* Start RECORDS PROVIDED *

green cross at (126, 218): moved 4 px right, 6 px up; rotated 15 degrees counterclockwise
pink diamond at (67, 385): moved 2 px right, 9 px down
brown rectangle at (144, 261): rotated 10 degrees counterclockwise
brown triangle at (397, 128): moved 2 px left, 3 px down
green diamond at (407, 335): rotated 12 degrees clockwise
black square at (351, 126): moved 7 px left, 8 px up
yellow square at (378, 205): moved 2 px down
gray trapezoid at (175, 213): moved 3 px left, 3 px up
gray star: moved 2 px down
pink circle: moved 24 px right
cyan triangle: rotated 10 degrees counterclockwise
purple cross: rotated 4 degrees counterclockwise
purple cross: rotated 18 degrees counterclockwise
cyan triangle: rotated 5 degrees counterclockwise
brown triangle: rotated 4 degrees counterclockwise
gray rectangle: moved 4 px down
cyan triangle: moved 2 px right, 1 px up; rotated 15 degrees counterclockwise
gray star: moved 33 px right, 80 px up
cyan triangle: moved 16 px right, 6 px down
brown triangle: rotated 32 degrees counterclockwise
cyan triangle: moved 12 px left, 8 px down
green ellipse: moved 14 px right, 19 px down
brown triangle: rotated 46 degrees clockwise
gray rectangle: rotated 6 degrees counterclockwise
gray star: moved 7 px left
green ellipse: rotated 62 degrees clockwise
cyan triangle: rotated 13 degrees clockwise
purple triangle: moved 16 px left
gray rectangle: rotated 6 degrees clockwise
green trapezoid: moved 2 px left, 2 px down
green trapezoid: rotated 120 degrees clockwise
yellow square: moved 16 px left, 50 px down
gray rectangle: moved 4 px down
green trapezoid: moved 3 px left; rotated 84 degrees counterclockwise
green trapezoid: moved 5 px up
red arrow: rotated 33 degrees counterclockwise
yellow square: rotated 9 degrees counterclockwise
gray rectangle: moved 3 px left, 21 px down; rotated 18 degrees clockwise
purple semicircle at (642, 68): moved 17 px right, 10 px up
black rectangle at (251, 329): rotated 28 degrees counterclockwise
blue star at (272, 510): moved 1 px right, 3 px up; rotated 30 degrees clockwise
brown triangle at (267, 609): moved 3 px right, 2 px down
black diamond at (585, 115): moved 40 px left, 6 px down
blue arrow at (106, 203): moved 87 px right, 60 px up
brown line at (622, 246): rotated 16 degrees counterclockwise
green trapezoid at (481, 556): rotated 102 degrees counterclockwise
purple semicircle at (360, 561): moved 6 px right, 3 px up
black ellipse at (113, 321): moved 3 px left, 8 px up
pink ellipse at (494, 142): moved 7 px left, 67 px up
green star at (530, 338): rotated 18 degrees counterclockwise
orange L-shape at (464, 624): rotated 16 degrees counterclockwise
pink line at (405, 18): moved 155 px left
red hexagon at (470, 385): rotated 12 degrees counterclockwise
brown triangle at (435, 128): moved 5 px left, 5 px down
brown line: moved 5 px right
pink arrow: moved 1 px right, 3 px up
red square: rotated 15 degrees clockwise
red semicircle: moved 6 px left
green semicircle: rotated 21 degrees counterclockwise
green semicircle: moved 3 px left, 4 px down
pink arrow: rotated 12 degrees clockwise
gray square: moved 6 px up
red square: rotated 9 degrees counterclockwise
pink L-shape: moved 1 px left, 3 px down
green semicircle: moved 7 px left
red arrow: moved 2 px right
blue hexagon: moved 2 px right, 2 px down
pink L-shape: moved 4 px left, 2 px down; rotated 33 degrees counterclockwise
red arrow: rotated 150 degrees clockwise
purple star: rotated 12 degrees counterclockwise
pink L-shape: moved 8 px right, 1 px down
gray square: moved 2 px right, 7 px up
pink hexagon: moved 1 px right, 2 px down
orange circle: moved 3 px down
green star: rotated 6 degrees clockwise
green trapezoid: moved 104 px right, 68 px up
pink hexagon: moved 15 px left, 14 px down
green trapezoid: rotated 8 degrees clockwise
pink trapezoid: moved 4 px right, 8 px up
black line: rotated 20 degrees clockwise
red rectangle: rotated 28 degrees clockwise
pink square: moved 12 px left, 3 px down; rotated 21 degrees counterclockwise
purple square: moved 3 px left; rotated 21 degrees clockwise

* End RECORDS PROVIDED *

STATED TASK: Render the listing from its first line through the line containing "cyan triangle: rotated 5", both included, as a JSON list of strings with one string per line and blank lines left out.

SOLUTION:
[
  "green cross at (126, 218): moved 4 px right, 6 px up; rotated 15 degrees counterclockwise",
  "pink diamond at (67, 385): moved 2 px right, 9 px down",
  "brown rectangle at (144, 261): rotated 10 degrees counterclockwise",
  "brown triangle at (397, 128): moved 2 px left, 3 px down",
  "green diamond at (407, 335): rotated 12 degrees clockwise",
  "black square at (351, 126): moved 7 px left, 8 px up",
  "yellow square at (378, 205): moved 2 px down",
  "gray trapezoid at (175, 213): moved 3 px left, 3 px up",
  "gray star: moved 2 px down",
  "pink circle: moved 24 px right",
  "cyan triangle: rotated 10 degrees counterclockwise",
  "purple cross: rotated 4 degrees counterclockwise",
  "purple cross: rotated 18 degrees counterclockwise",
  "cyan triangle: rotated 5 degrees counterclockwise"
]